_WHAT THE TASK ASKS_
Would you please reproduce all the entries exactly, leaving the pictures out?

MATERIAL SHOWN Block Start

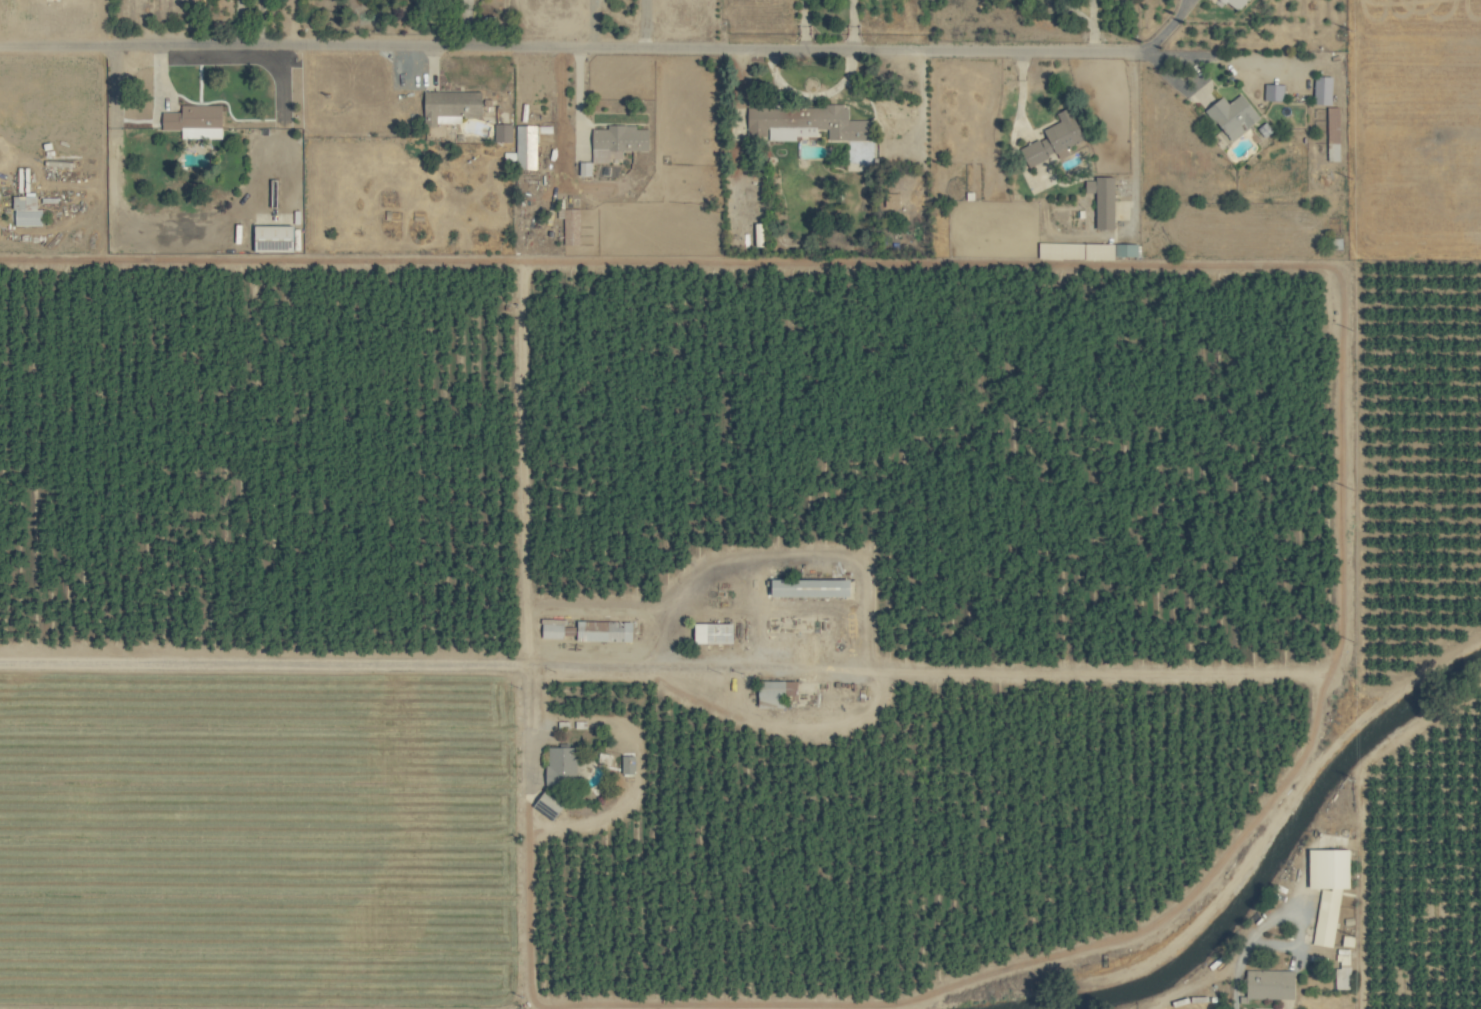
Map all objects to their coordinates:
building: (1237, 4)
road: (589, 23)
road: (641, 23)
road: (803, 23)
road: (853, 23)
road: (1169, 26)
road: (572, 46)
road: (1189, 59)
building: (1324, 90)
road: (807, 92)
building: (1275, 92)
road: (565, 96)
building: (452, 107)
building: (1234, 116)
building: (197, 121)
building: (806, 123)
crop: (1415, 129)
building: (504, 133)
building: (1335, 134)
building: (621, 140)
building: (1055, 140)
building: (525, 147)
building: (586, 169)
building: (893, 200)
building: (1104, 201)
building: (28, 211)
building: (572, 226)
building: (274, 238)
building: (1089, 251)
road: (1162, 267)
road: (522, 462)
crop: (740, 504)
building: (813, 589)
building: (606, 631)
building: (715, 633)
road: (365, 662)
building: (777, 692)
building: (629, 765)
building: (562, 766)
road: (591, 819)
building: (1330, 890)
road: (1299, 922)
building: (1343, 968)
road: (1235, 971)
building: (1271, 985)
road: (911, 998)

MATERIAL SHOWN Block End

_TASK RESULT_
Map all objects to their coordinates:
building: (1237, 4)
road: (589, 23)
road: (641, 23)
road: (803, 23)
road: (853, 23)
road: (1169, 26)
road: (572, 46)
road: (1189, 59)
building: (1324, 90)
road: (807, 92)
building: (1275, 92)
road: (565, 96)
building: (452, 107)
building: (1234, 116)
building: (197, 121)
building: (806, 123)
crop: (1415, 129)
building: (504, 133)
building: (1335, 134)
building: (621, 140)
building: (1055, 140)
building: (525, 147)
building: (586, 169)
building: (893, 200)
building: (1104, 201)
building: (28, 211)
building: (572, 226)
building: (274, 238)
building: (1089, 251)
road: (1162, 267)
road: (522, 462)
crop: (740, 504)
building: (813, 589)
building: (606, 631)
building: (715, 633)
road: (365, 662)
building: (777, 692)
building: (629, 765)
building: (562, 766)
road: (591, 819)
building: (1330, 890)
road: (1299, 922)
building: (1343, 968)
road: (1235, 971)
building: (1271, 985)
road: (911, 998)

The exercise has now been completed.